▶ **What the exercise asks**:
Go through the entries below and say how many lines contain the string "none"; write only that number.

(Content revision data)
====

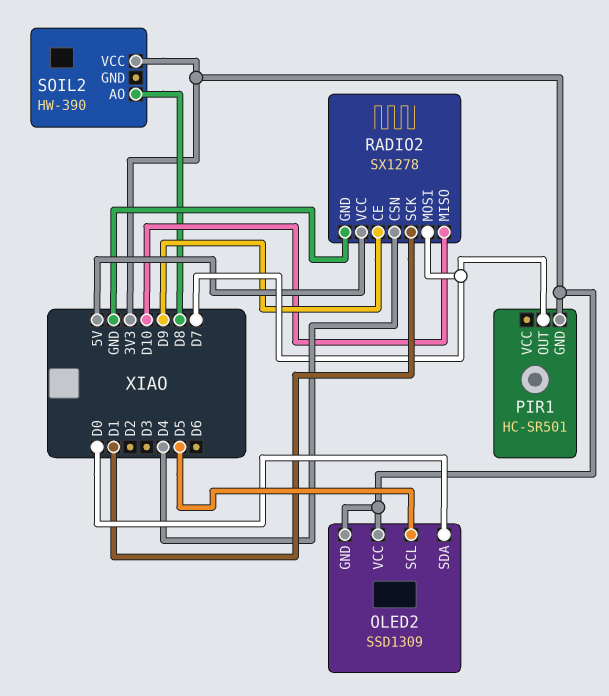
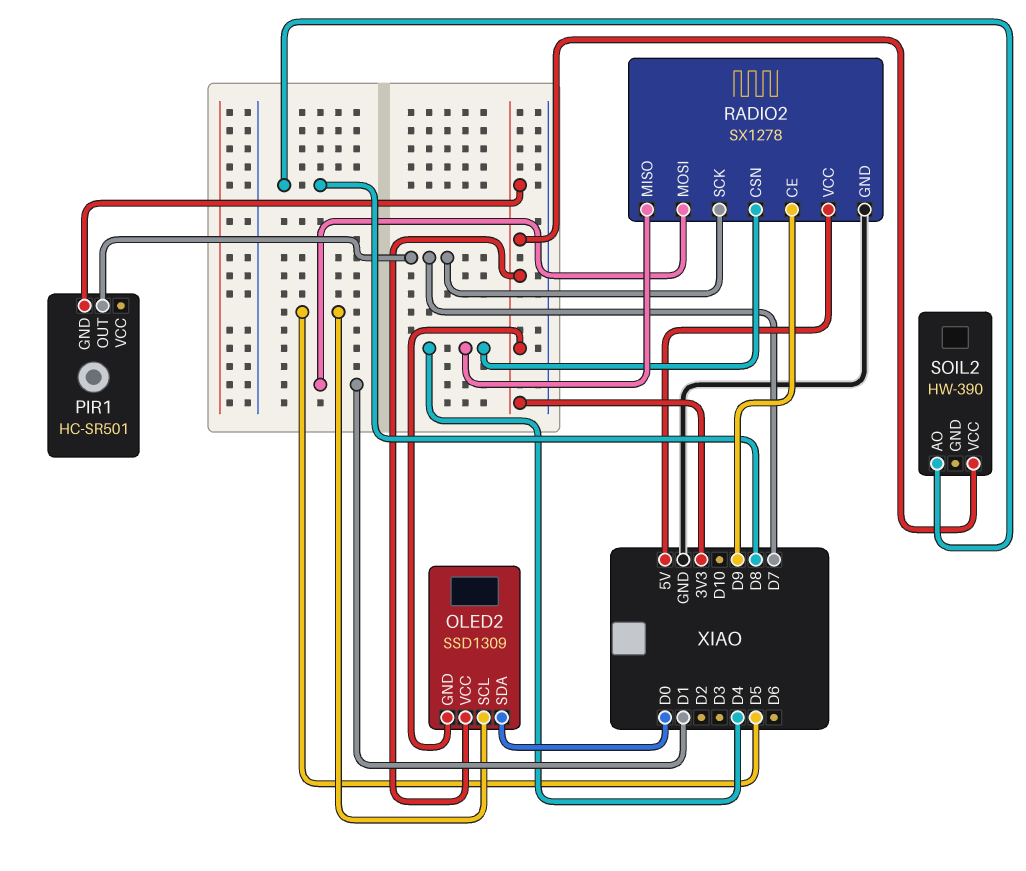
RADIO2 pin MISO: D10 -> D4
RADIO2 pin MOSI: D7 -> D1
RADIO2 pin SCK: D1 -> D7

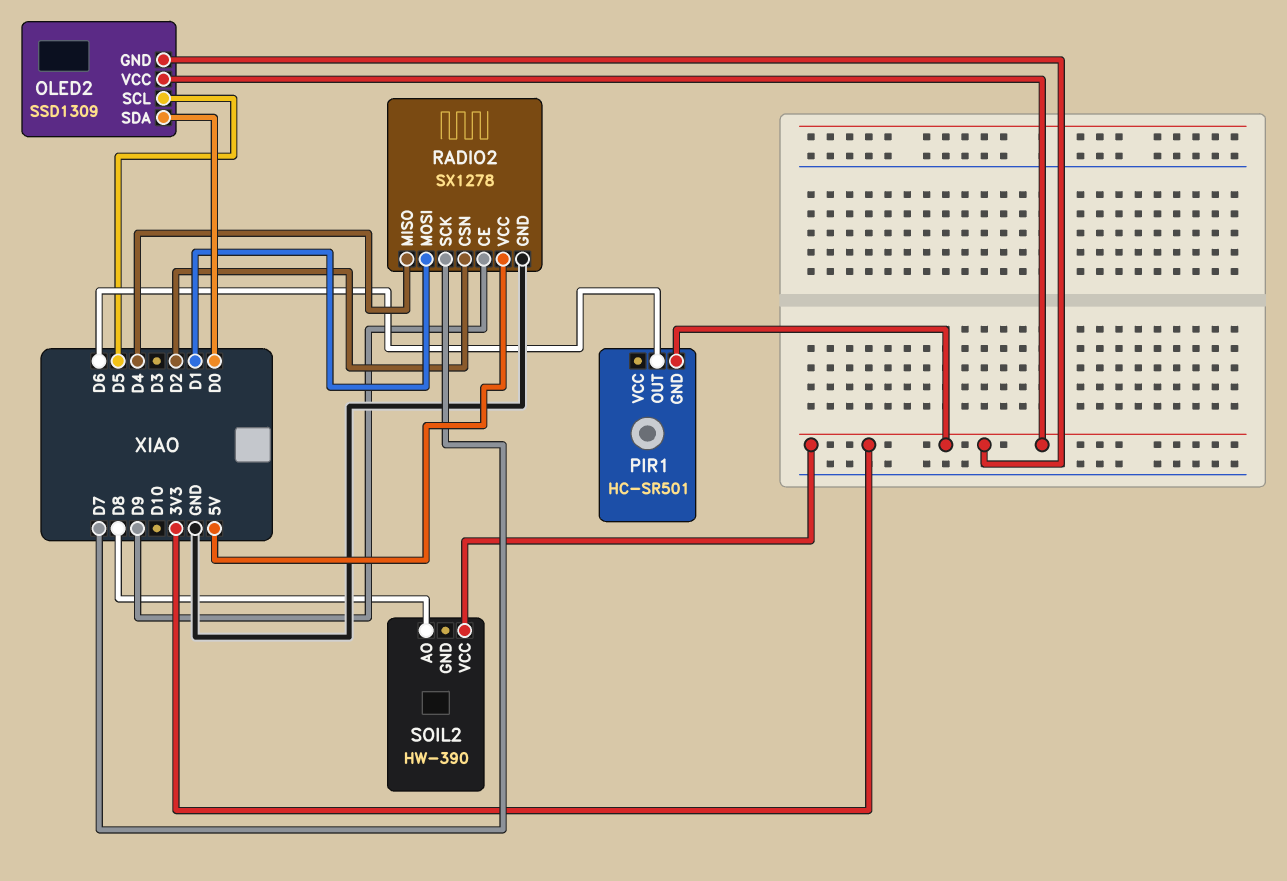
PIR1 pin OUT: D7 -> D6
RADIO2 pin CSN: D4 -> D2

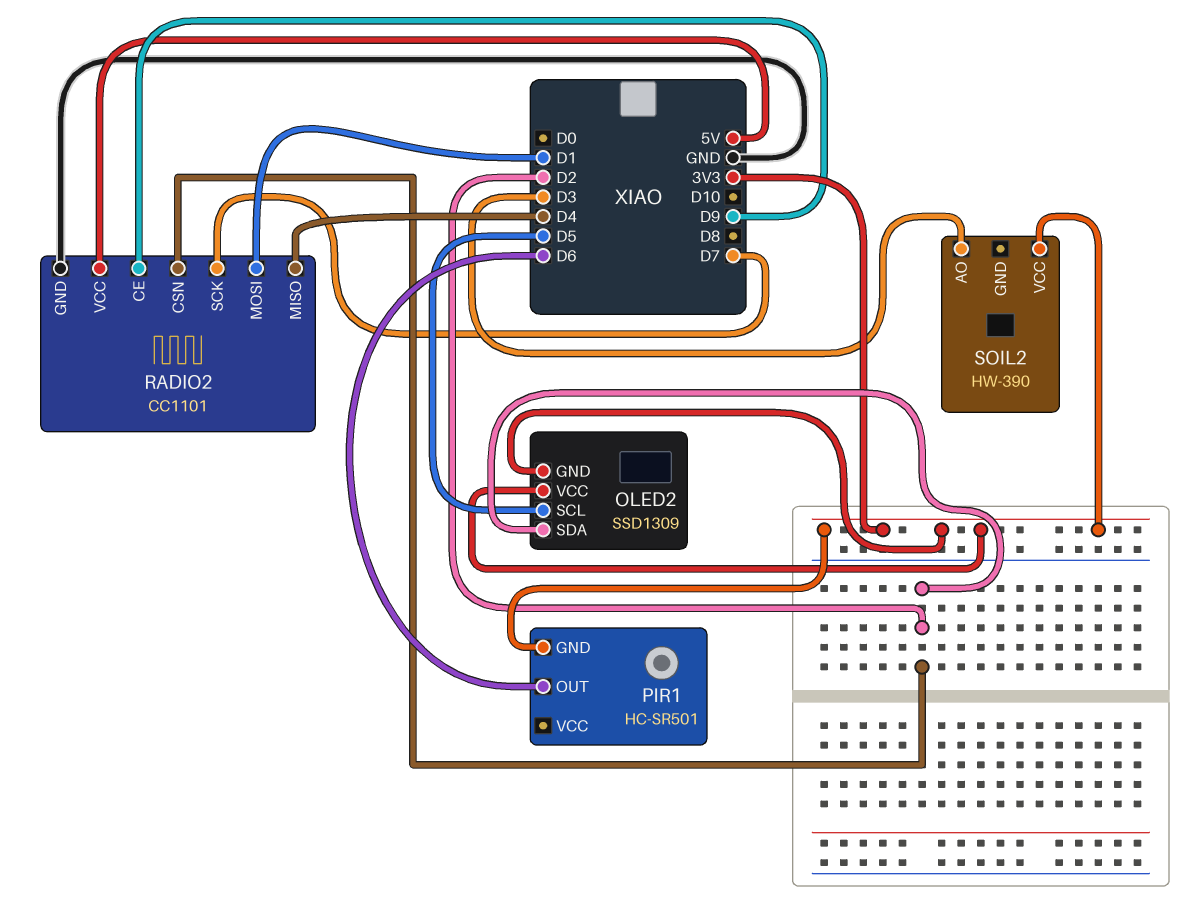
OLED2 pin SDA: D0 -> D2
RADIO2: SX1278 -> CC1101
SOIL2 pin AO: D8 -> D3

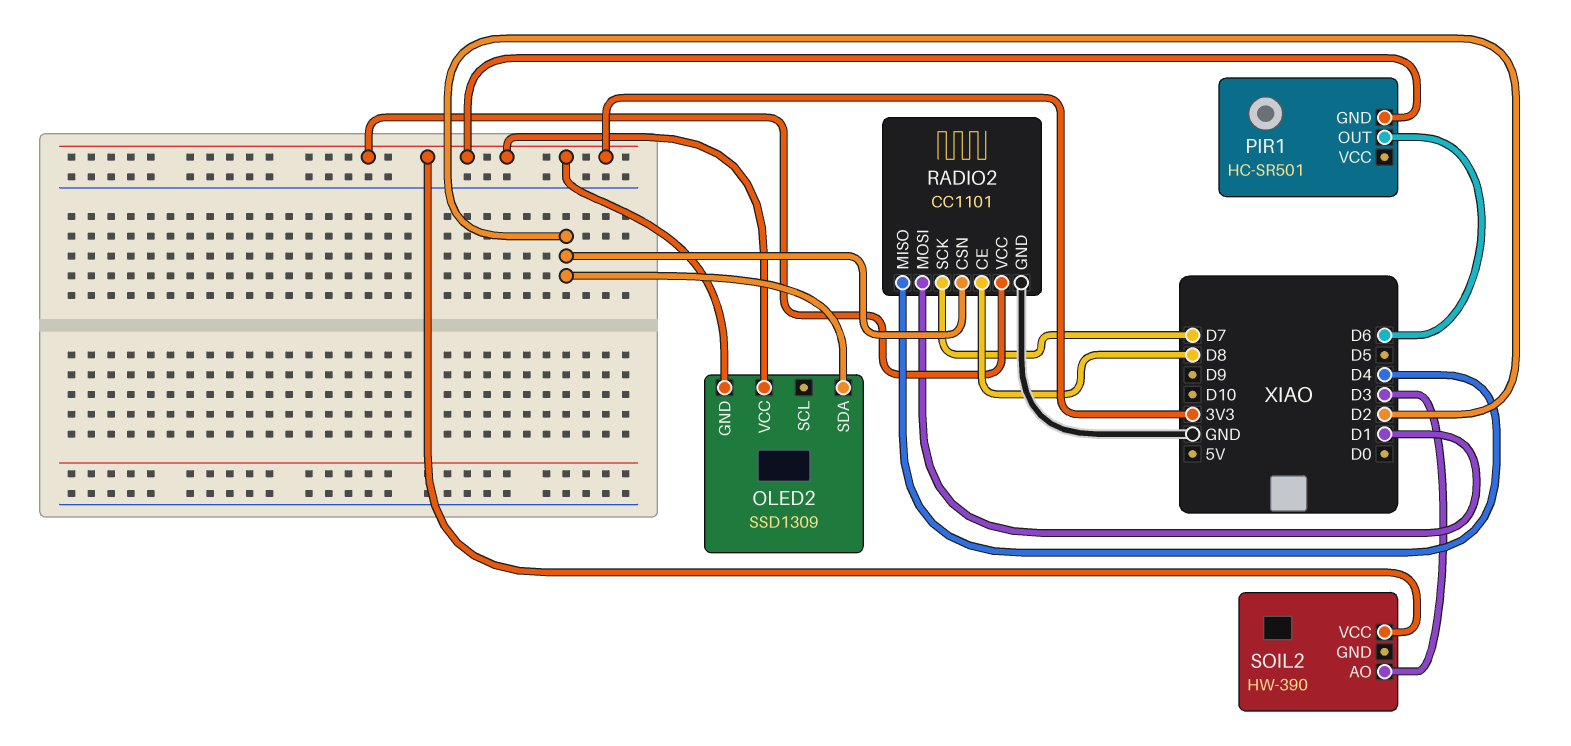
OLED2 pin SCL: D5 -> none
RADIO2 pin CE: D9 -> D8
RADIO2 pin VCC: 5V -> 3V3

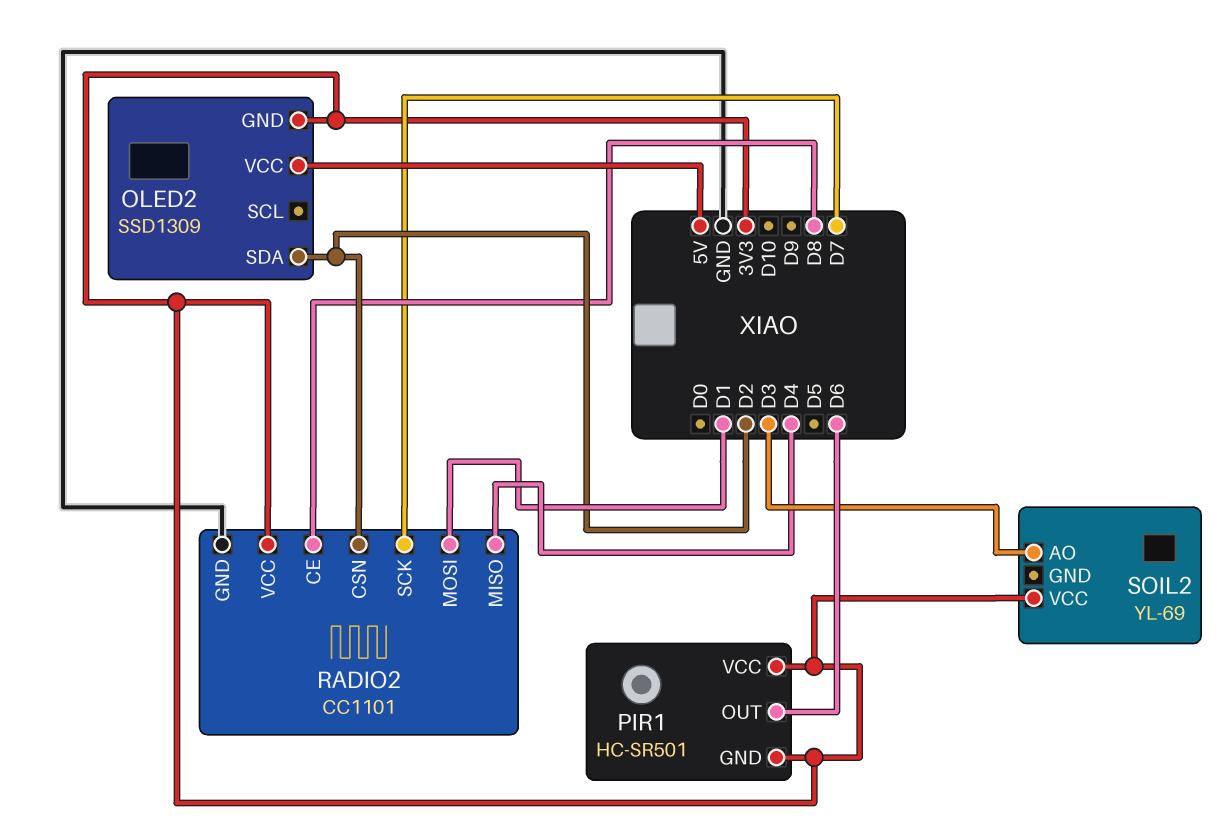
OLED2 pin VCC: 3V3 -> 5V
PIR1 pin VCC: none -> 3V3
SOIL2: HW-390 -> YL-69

====

▶ **Solution**:
2